§ WRITTEN TASK:
Give again, exactly as written, the lines of the records below from the line with "pink heart [333,69,392,111]" to the line with "orange glue stick [389,119,412,173]". Both end lines count; pictures do not.

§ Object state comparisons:
Start of Block
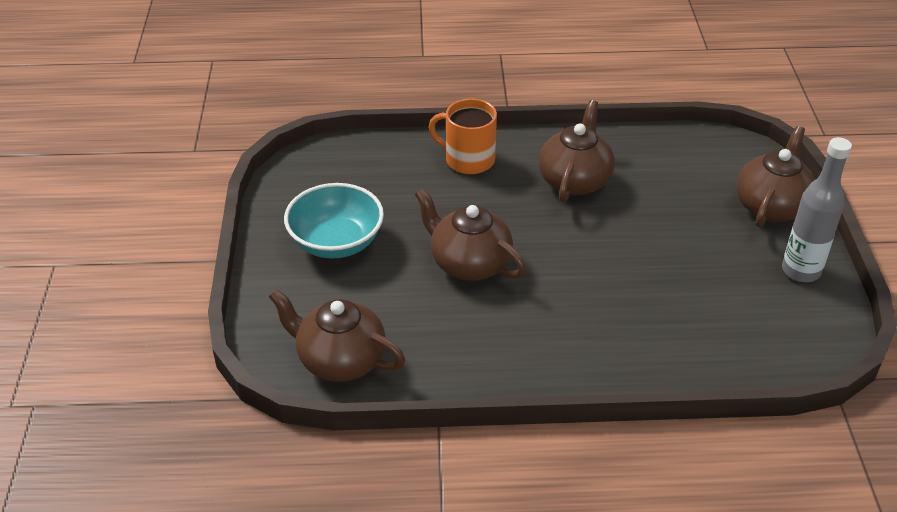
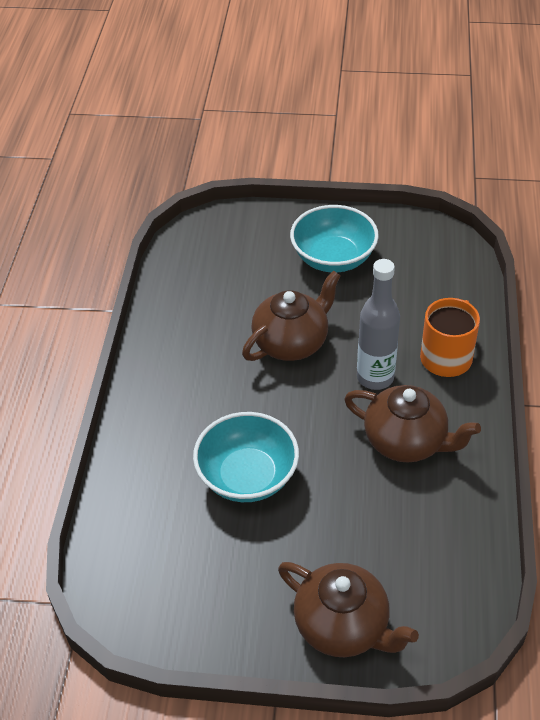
camera: 100 degrees right, 5 degrees up
brown teapot [269,289,405,382] -> none
grey bottle [782,137,852,282] -> grey bottle moved to [357,259,400,390]
none -> turquoise bowl [193,412,299,502]

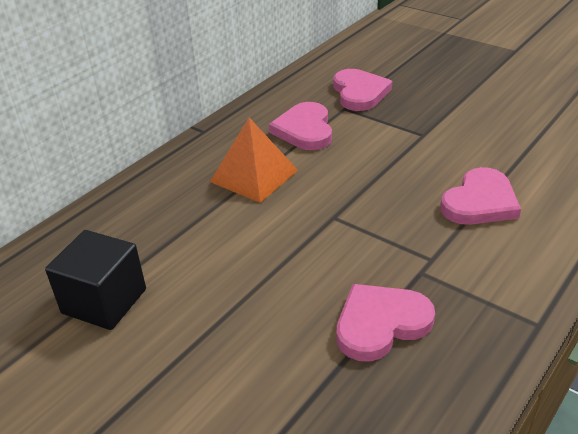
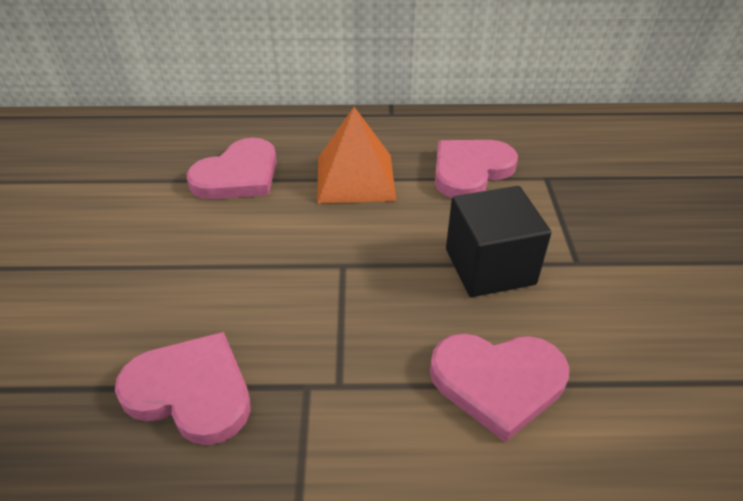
camera: 50 degrees right, 5 degrees up
black cube [45,230,146,330] -> black cube moved to [446,186,551,297]
pink heart [333,69,392,111] -> pink heart moved to [187,138,277,199]

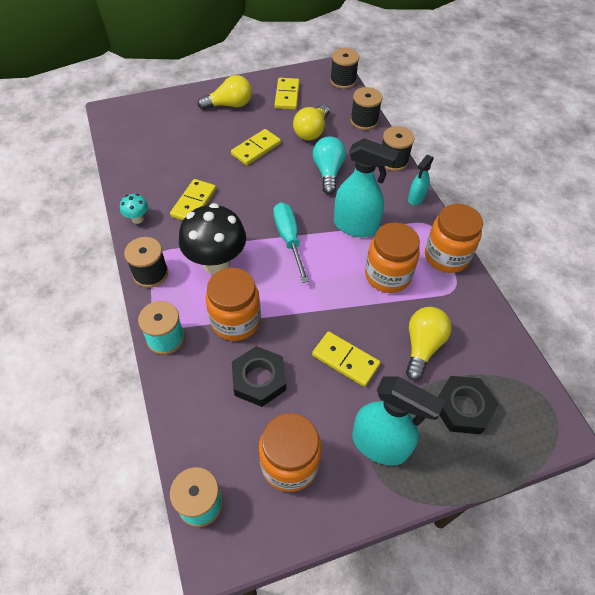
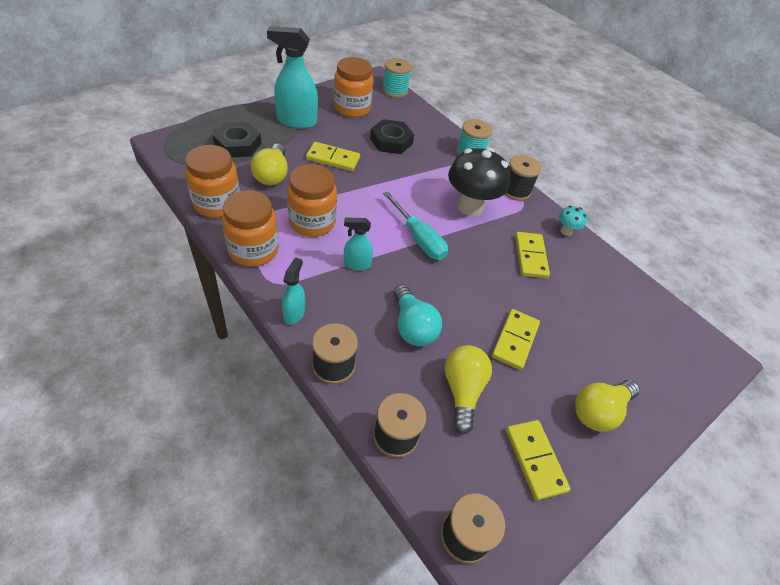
camera: 155 degrees right, 5 degrees down
orange jar [206,268,261,341] -> orange jar moved to [185,145,240,218]
turquoise spray bottle [334,138,399,237] -> turquoise spray bottle [344,218,373,271], size x0.54

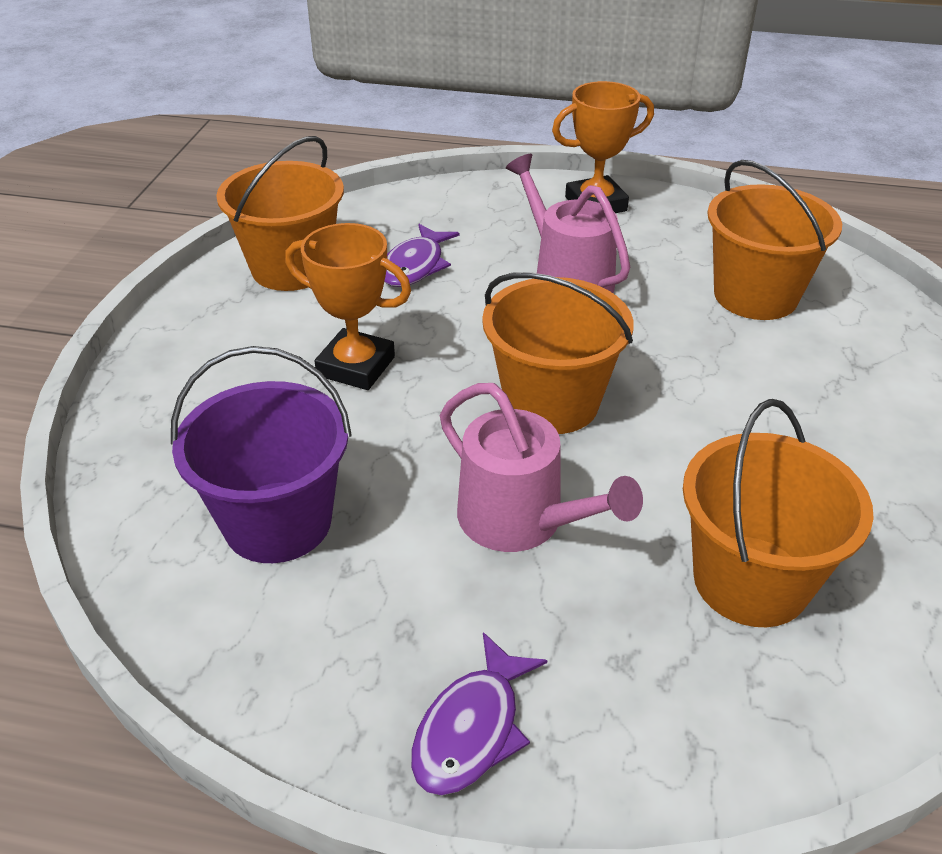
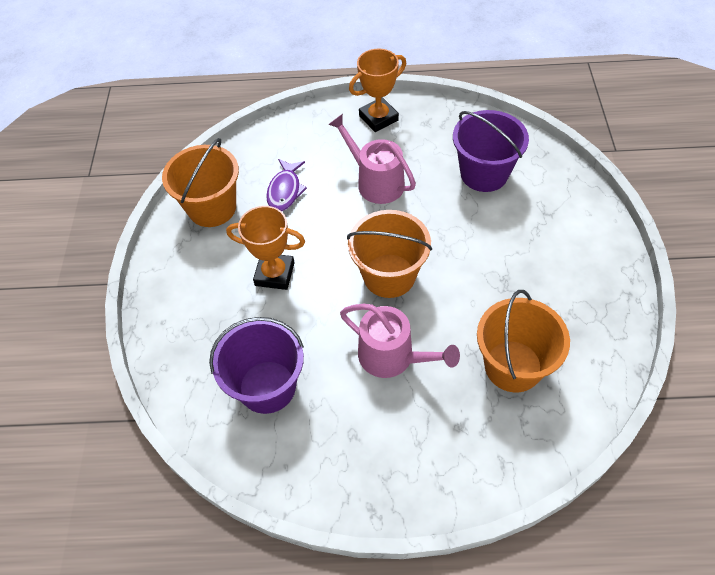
camera: 10 degrees left, 15 degrees up
purple fish [411,632,548,795] -> none
orange bucket [707,160,842,320] -> purple bucket [453,110,529,192]

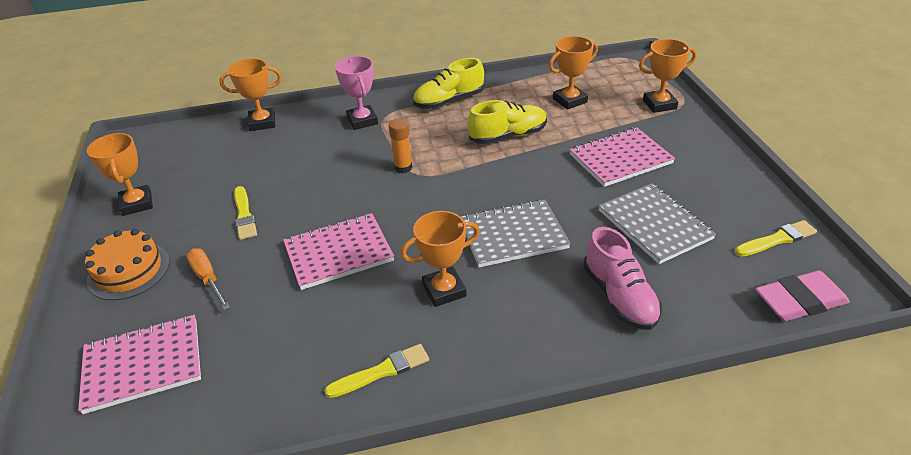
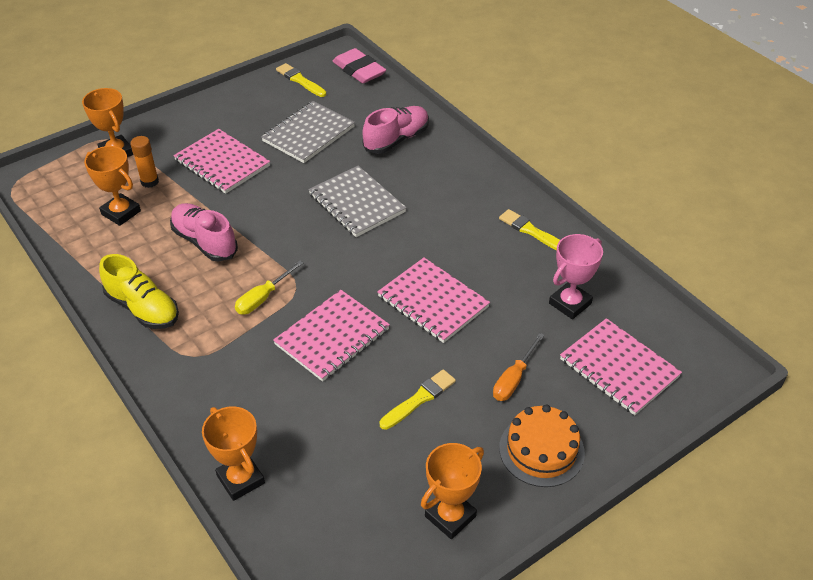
camera: 115 degrees left, 5 degrees up
pink trophy [335,56,378,130] -> pink trophy moved to [549,234,603,319]
orange glue stick [389,119,412,173] -> orange glue stick moved to [130,136,159,188]
orange trophy [401,211,480,307] -> none
yellow shoe [468,100,547,144] -> pink shoe [170,203,238,262]
none -> yellow screwdriver [235,260,304,314]
none -> pink notebook [273,290,390,382]

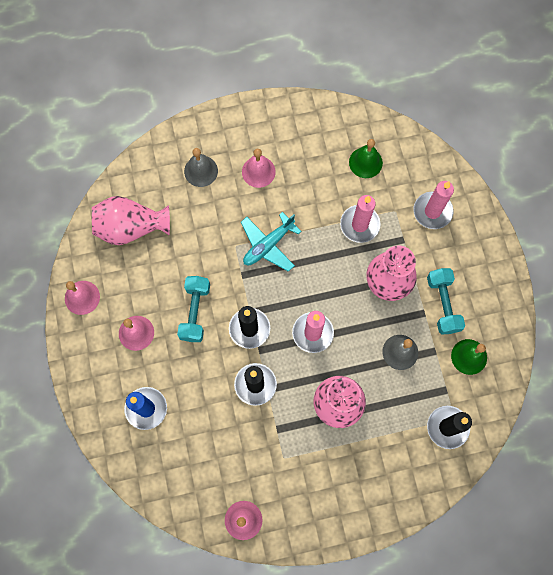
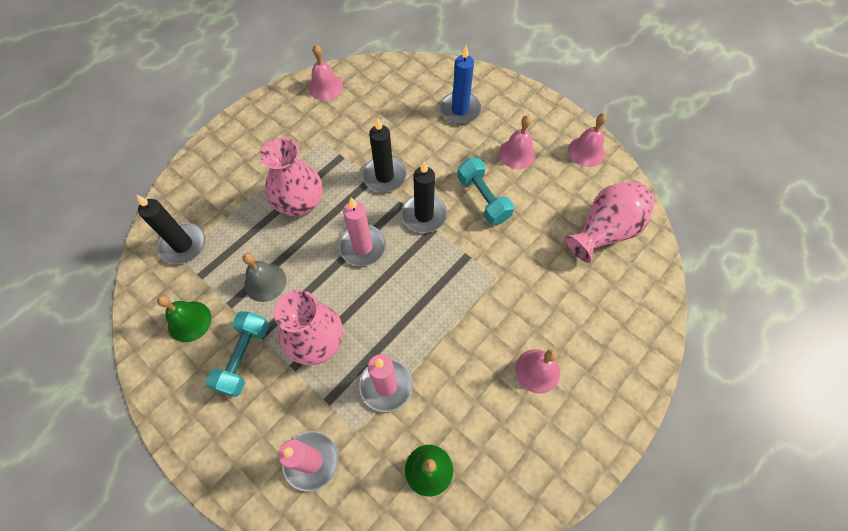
camera: 145 degrees right, 10 degrees down
grey bell [184,148,218,187] -> none
turquoise plane [241,212,302,272] -> none
turquoise dumbbell [427,268,465,334] -> turquoise dumbbell turned 60 degrees clockwise [205,311,269,397]

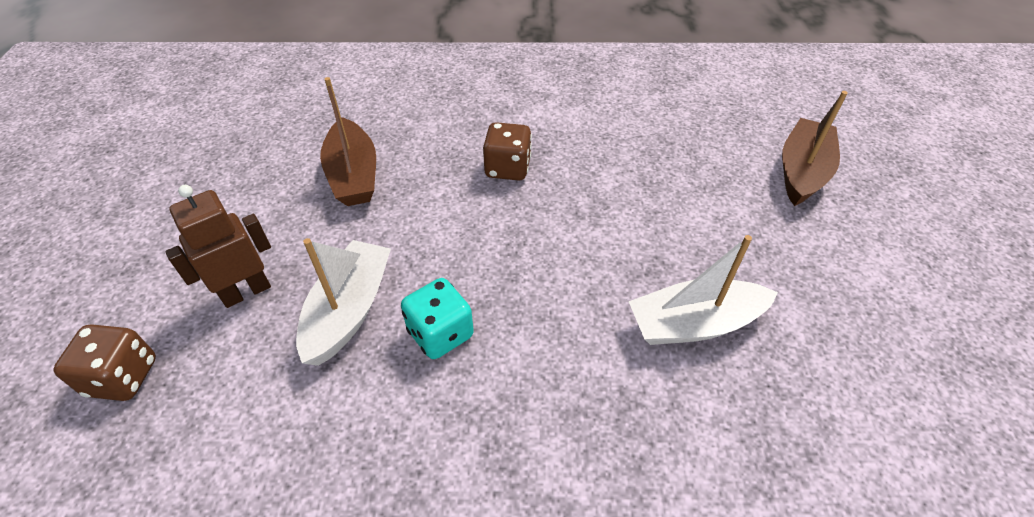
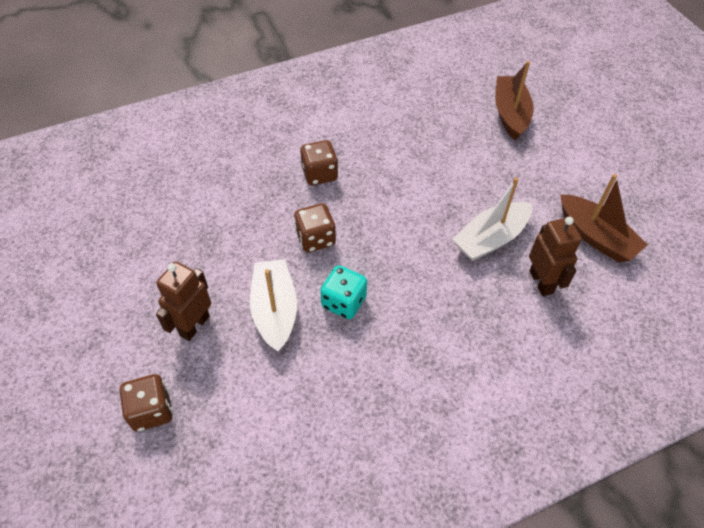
camera: 25 degrees left, 5 degrees up
brown boat [320,77,376,206] -> brown boat moved to [560,174,648,262]
none -> brown dice [294,203,336,252]
none -> brown robot [529,217,582,296]

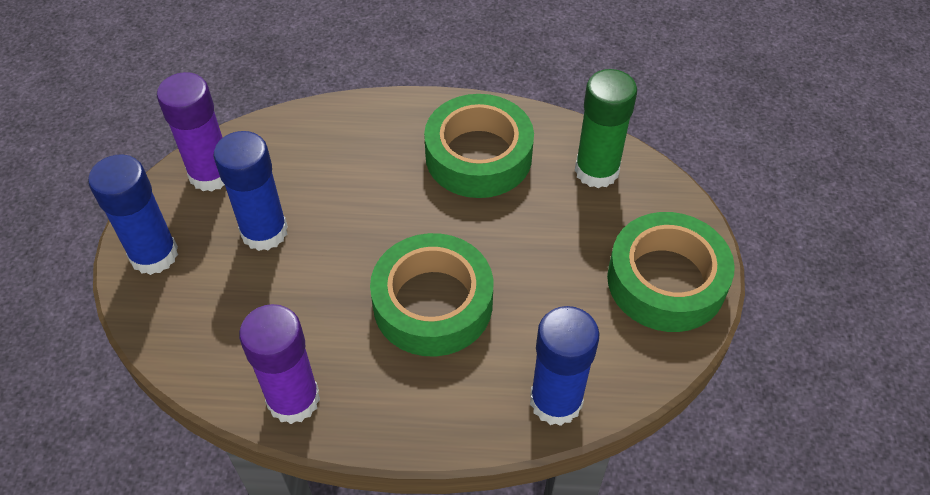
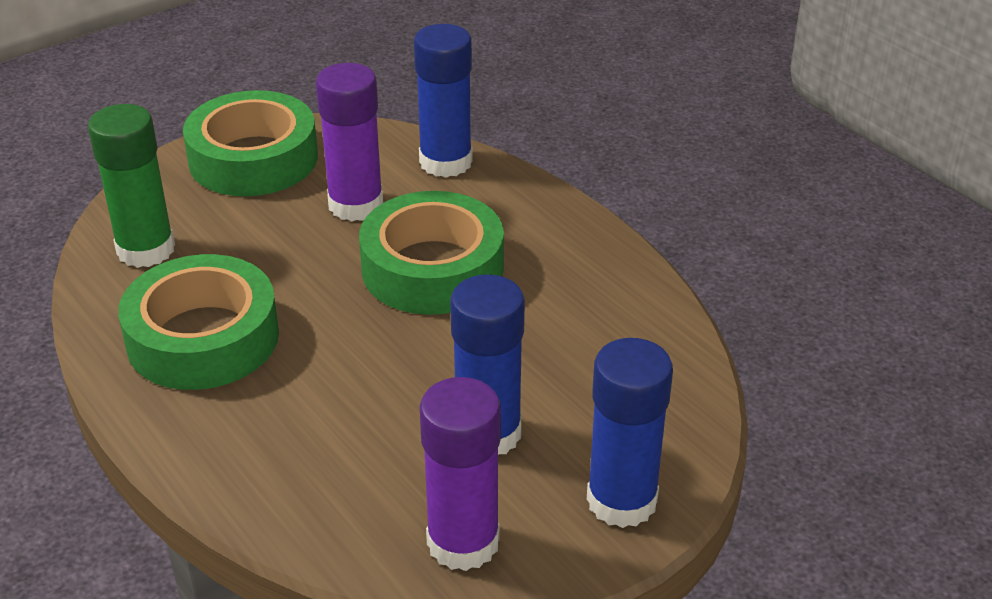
camera: 130 degrees left, 15 degrees down
purple glue stick [239,304,320,424] -> purple glue stick moved to [316,63,383,222]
End of Block
§ ANSWER:
pink heart [333,69,392,111] -> pink heart moved to [187,138,277,199]

camera: 155 degrees right, 5 degrees down
orange jar [206,268,261,341] -> orange jar moved to [185,145,240,218]
turquoise spray bottle [334,138,399,237] -> turquoise spray bottle [344,218,373,271], size x0.54

camera: 10 degrees left, 15 degrees up
purple fish [411,632,548,795] -> none
orange bucket [707,160,842,320] -> purple bucket [453,110,529,192]

camera: 115 degrees left, 5 degrees up
pink trophy [335,56,378,130] -> pink trophy moved to [549,234,603,319]
orange glue stick [389,119,412,173] -> orange glue stick moved to [130,136,159,188]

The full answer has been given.